____ TASK MATERIAL

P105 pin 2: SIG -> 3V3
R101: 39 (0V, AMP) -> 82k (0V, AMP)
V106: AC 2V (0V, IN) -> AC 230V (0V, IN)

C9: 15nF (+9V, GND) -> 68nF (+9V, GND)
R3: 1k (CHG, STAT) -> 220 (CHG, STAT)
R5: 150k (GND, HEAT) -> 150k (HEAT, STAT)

________
____ TASK MATERIAL

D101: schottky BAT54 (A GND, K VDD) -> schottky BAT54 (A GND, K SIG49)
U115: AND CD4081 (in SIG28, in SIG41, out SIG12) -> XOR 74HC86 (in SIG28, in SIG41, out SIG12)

________

◆ **TO DO**
Write down exactly the span of lines above from the one containing "C9: 15nF (+9V, GND) -> 68nF (+9V, GND)" to the one containing "R5: 150k (GND, HEAT) -> 150k (HEAT, STAT)", both ends included.

◆ **SOLUTION TO THIS TASK**
C9: 15nF (+9V, GND) -> 68nF (+9V, GND)
R3: 1k (CHG, STAT) -> 220 (CHG, STAT)
R5: 150k (GND, HEAT) -> 150k (HEAT, STAT)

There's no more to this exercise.